> _Rows excerpted from a collection_

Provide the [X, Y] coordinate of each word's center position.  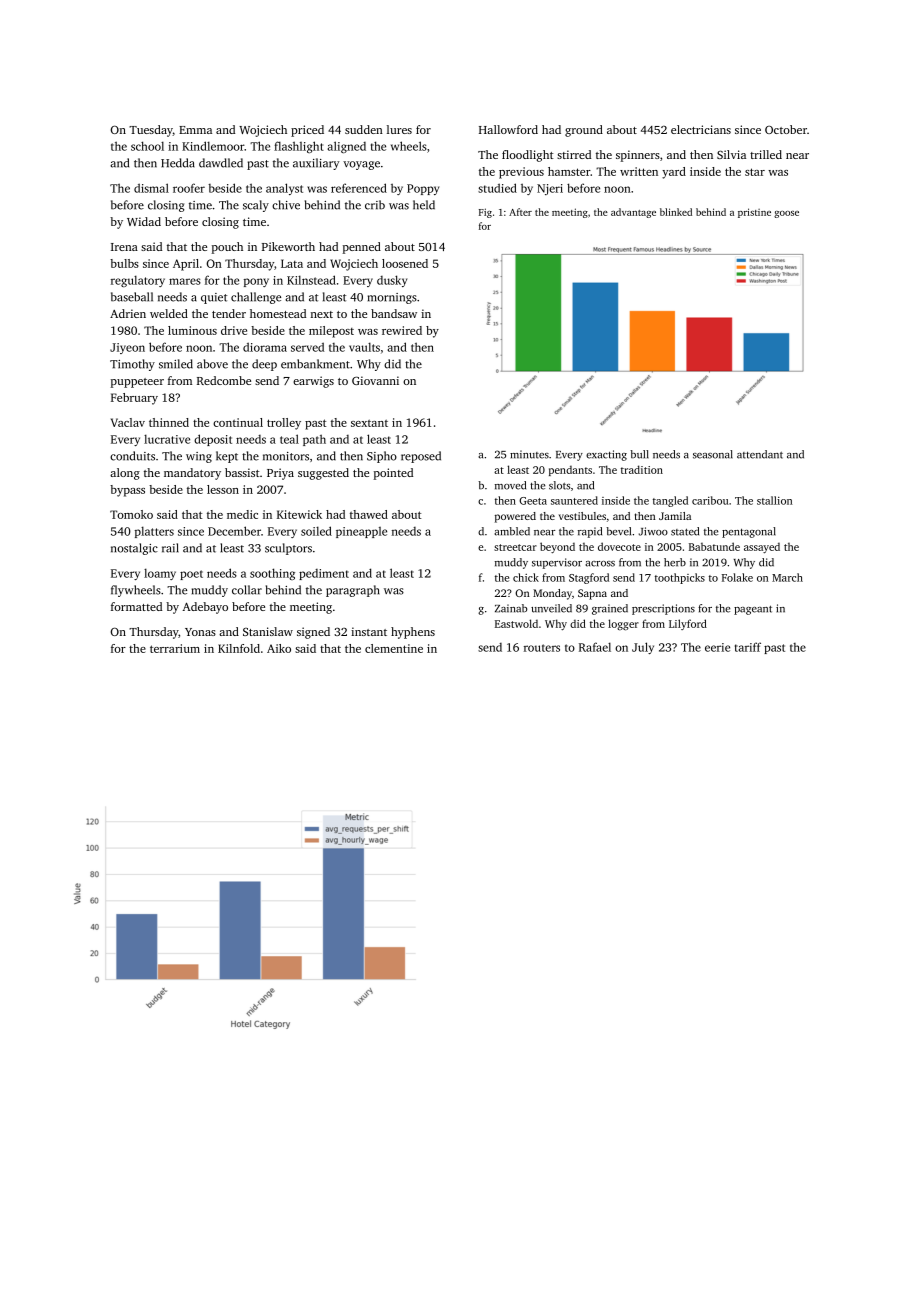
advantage [633, 213]
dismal [151, 188]
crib [375, 205]
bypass [127, 491]
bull [639, 454]
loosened [405, 263]
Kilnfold [239, 648]
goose [786, 214]
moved [510, 485]
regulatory [138, 281]
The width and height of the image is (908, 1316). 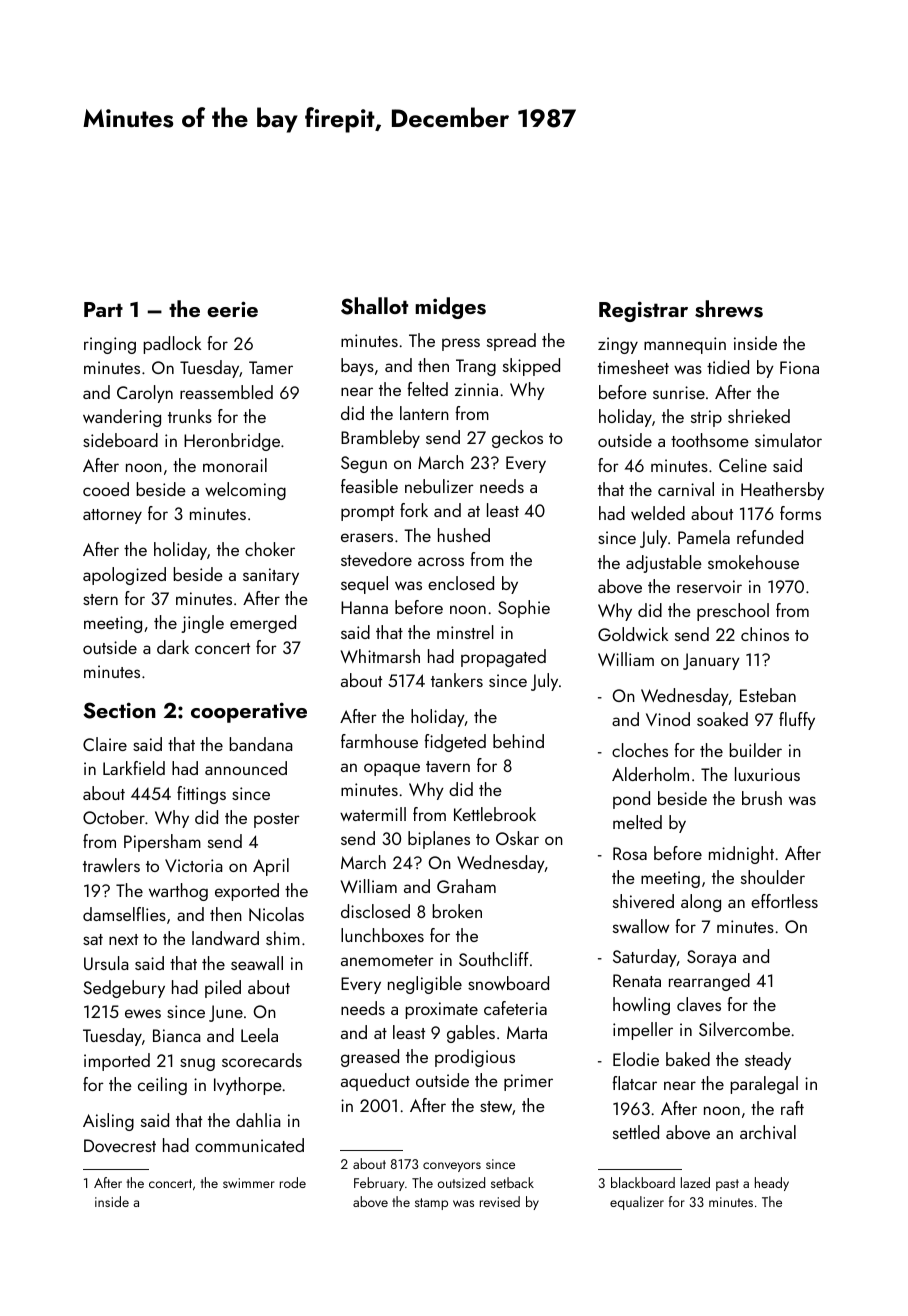 What do you see at coordinates (744, 1029) in the image?
I see `Silvercombe` at bounding box center [744, 1029].
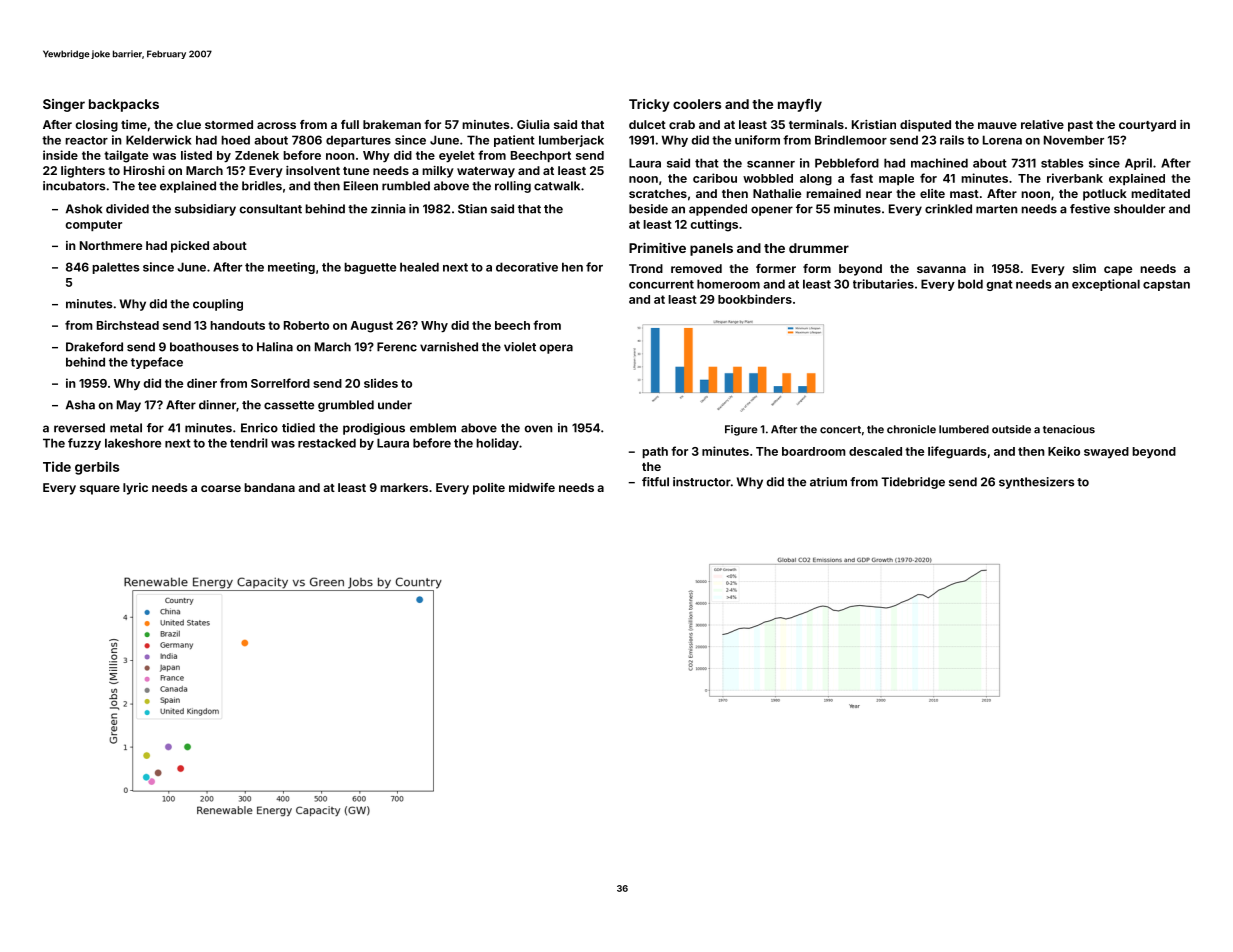 The height and width of the screenshot is (952, 1233). What do you see at coordinates (1106, 452) in the screenshot?
I see `swayed` at bounding box center [1106, 452].
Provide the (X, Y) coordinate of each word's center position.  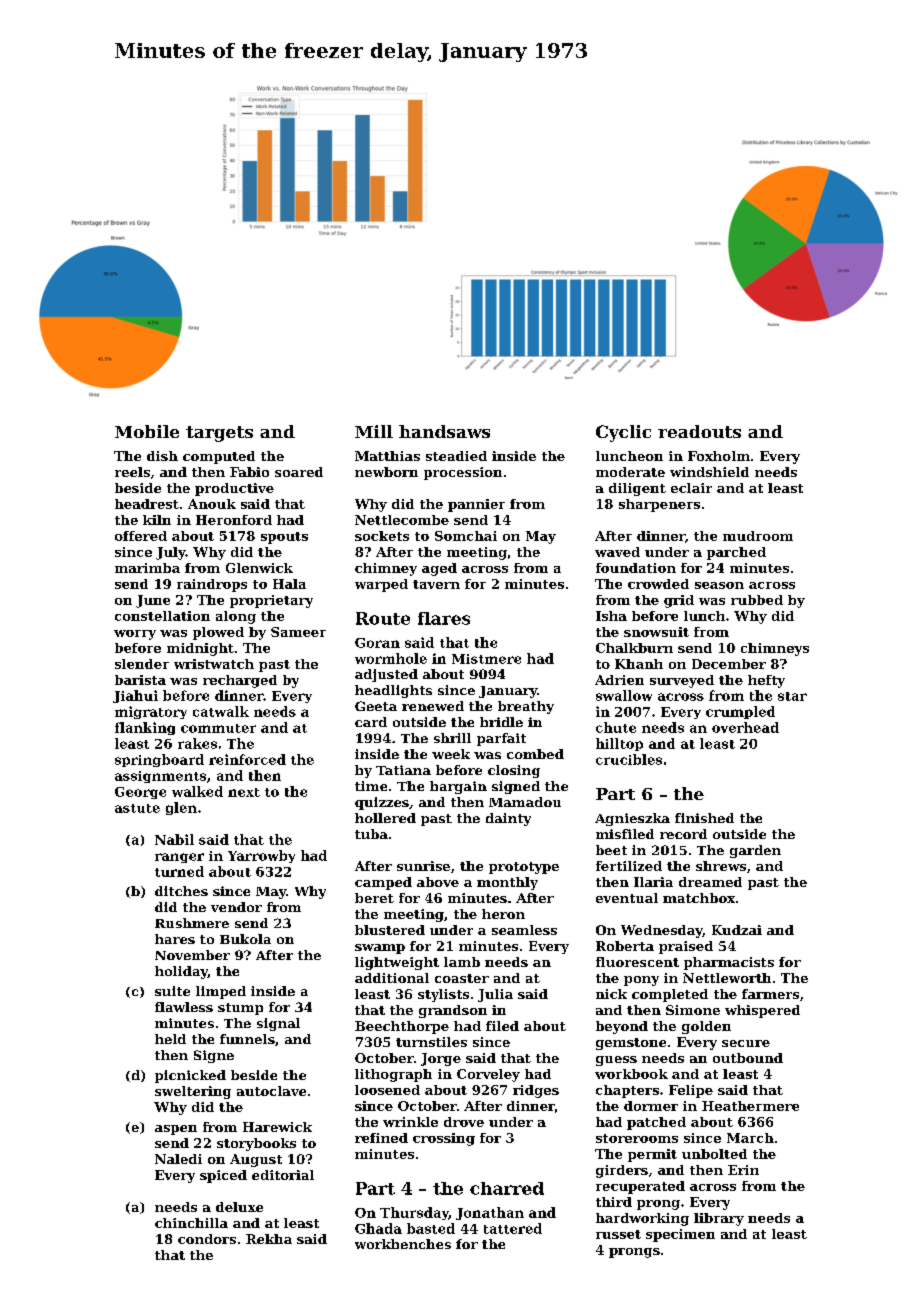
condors (207, 1239)
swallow (624, 695)
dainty (508, 819)
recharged (240, 681)
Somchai (466, 536)
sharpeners (659, 505)
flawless (184, 1007)
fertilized (629, 866)
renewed (433, 706)
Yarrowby (261, 856)
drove (464, 1122)
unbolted (714, 1154)
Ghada (378, 1228)
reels (132, 472)
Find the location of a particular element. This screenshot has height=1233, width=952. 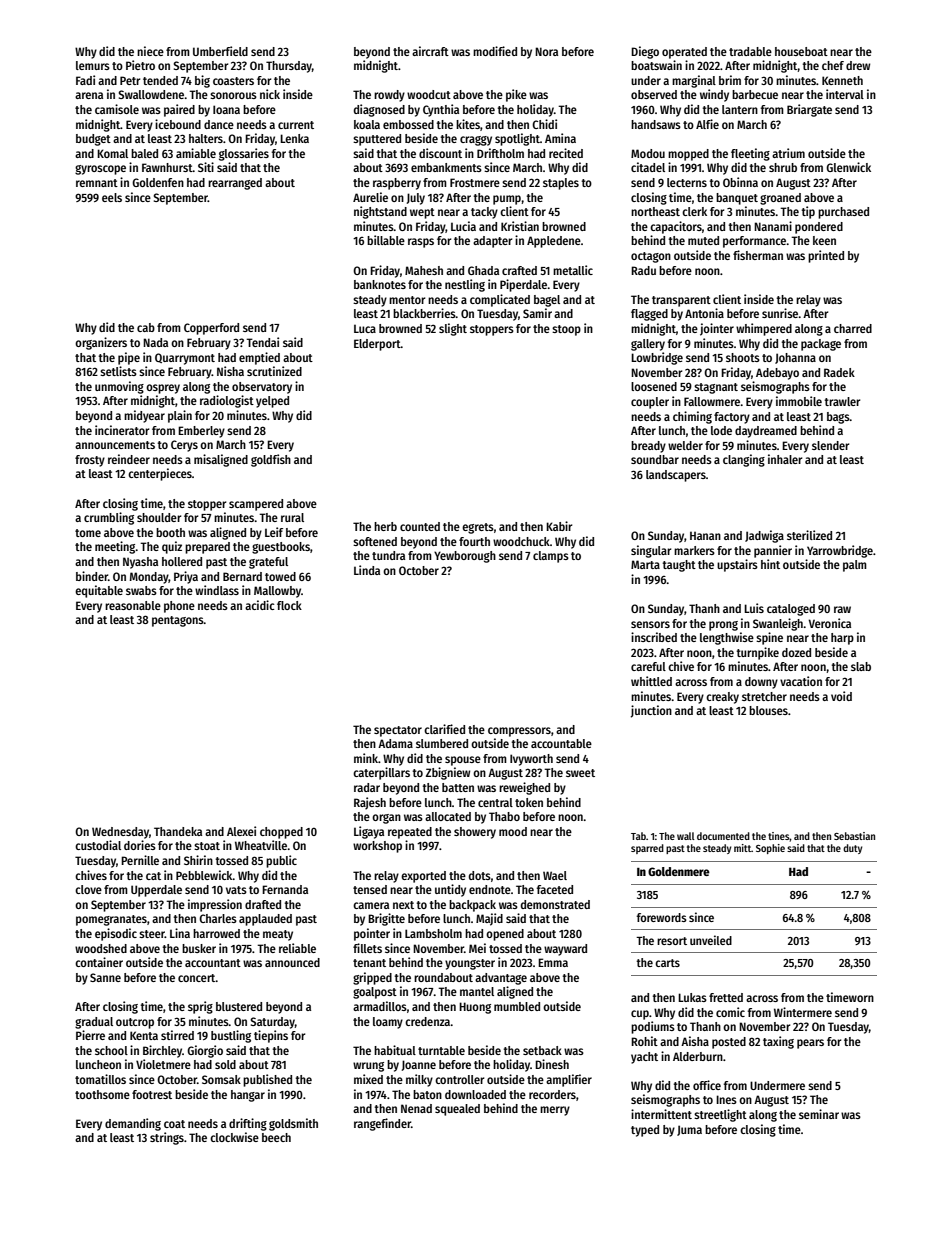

> _Directions for this task_
Reproduce verbatim the rows from the line containing "renewed (433, 706)" through the last row, including both ends. Omit the pictures from your copy.

> _Correct response_
renewed (433, 706)
Yarrowby (261, 856)
drove (464, 1122)
unbolted (714, 1154)
Ghada (378, 1228)
reels (132, 472)
Find the location of a particular element. This screenshot has height=1233, width=952. 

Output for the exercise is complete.